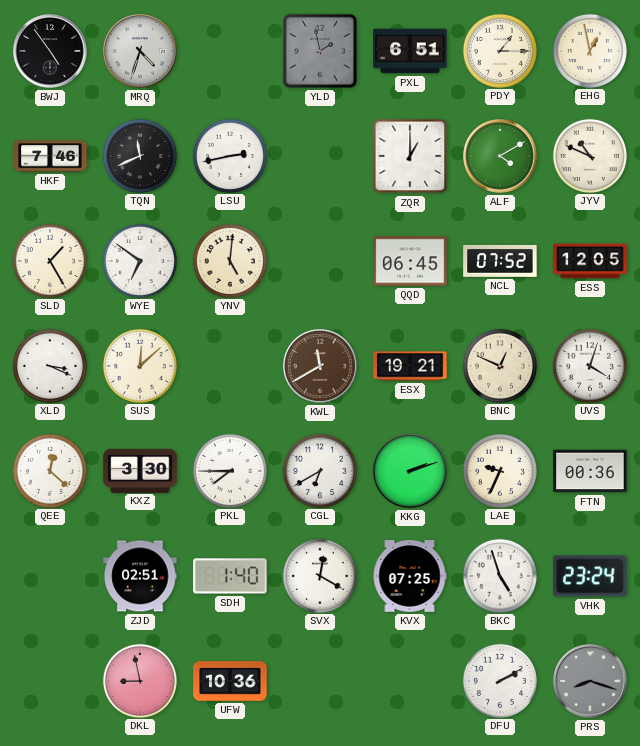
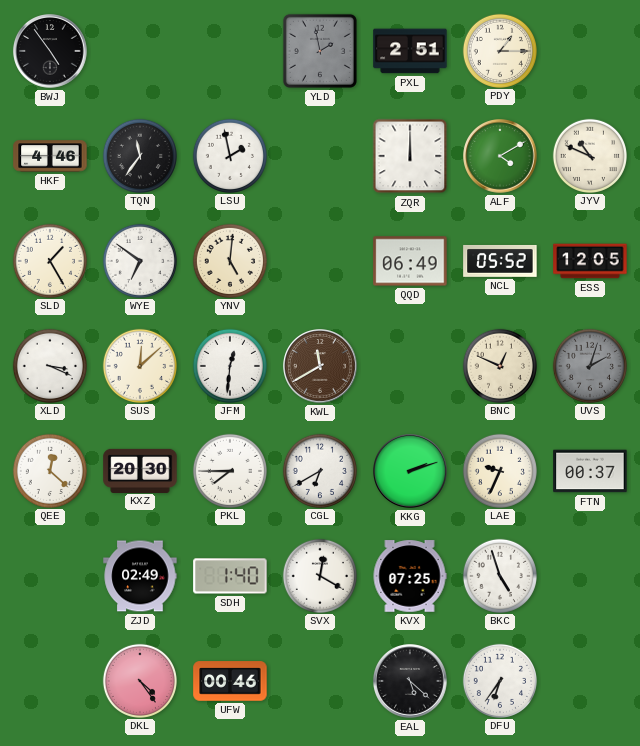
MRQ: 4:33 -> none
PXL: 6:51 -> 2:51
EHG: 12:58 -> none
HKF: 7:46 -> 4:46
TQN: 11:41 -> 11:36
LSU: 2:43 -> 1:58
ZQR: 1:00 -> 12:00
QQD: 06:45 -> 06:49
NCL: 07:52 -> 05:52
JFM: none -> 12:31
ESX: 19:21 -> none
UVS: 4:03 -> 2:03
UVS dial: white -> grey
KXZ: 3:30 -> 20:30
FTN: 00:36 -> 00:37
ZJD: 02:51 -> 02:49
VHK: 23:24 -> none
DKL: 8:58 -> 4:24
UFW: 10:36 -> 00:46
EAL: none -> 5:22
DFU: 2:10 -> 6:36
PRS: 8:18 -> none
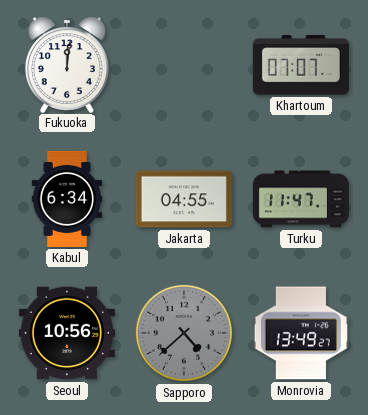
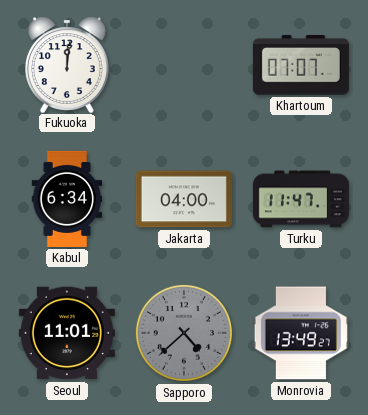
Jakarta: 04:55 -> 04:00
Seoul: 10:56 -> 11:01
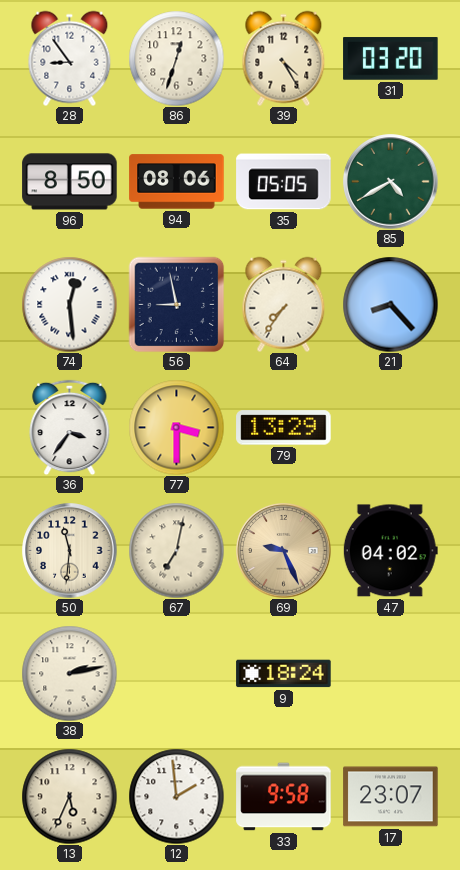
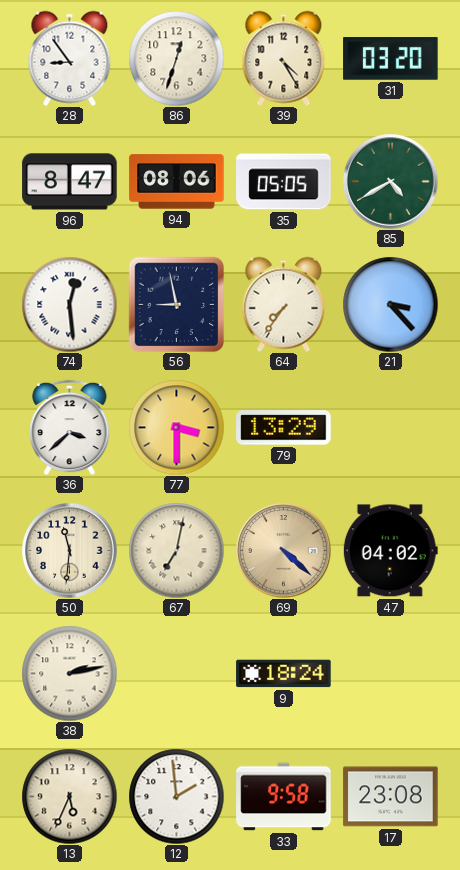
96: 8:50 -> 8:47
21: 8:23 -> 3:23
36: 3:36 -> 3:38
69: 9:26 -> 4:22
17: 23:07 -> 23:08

* _The problem_
Copy every line of the material word for word, leaving out the pictures.

* _Answer to the task_
MRQ: 4:33 -> none
PXL: 6:51 -> 2:51
EHG: 12:58 -> none
HKF: 7:46 -> 4:46
TQN: 11:41 -> 11:36
LSU: 2:43 -> 1:58
ZQR: 1:00 -> 12:00
QQD: 06:45 -> 06:49
NCL: 07:52 -> 05:52
JFM: none -> 12:31
ESX: 19:21 -> none
UVS: 4:03 -> 2:03
UVS dial: white -> grey
KXZ: 3:30 -> 20:30
FTN: 00:36 -> 00:37
ZJD: 02:51 -> 02:49
VHK: 23:24 -> none
DKL: 8:58 -> 4:24
UFW: 10:36 -> 00:46
EAL: none -> 5:22
DFU: 2:10 -> 6:36
PRS: 8:18 -> none
Jakarta: 04:55 -> 04:00
Seoul: 10:56 -> 11:01
96: 8:50 -> 8:47
21: 8:23 -> 3:23
36: 3:36 -> 3:38
69: 9:26 -> 4:22
17: 23:07 -> 23:08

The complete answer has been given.